[SUPPLIED INFORMATION Boundary: Start]

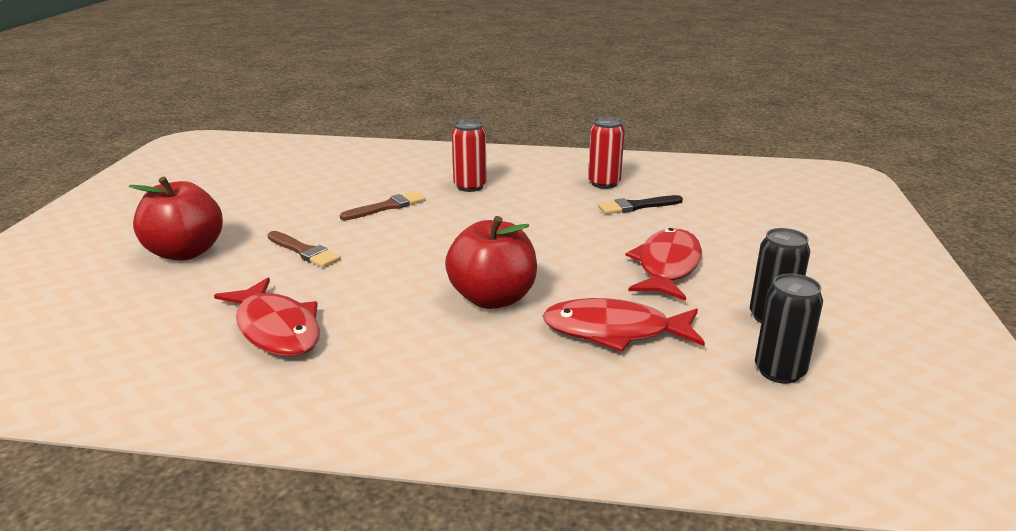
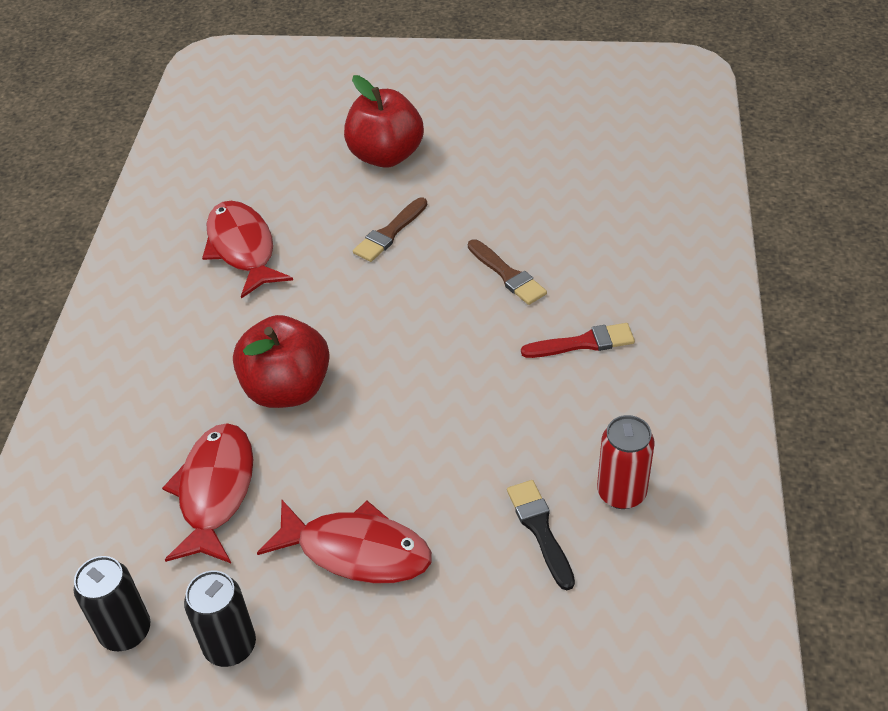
camera: 90 degrees right, 20 degrees up
red fish [214,278,320,357] -> red fish turned 105 degrees clockwise [202,201,293,299]
red can [452,119,487,192] -> red brush [521,323,635,358]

[SUPPLIED INFORMATION Boundary: End]

▸ **TASK TO CARRY OUT**
Give back every line of the listing where the word "degrees" shows up.

▸ **SOLUTION**
camera: 90 degrees right, 20 degrees up
red fish [214,278,320,357] -> red fish turned 105 degrees clockwise [202,201,293,299]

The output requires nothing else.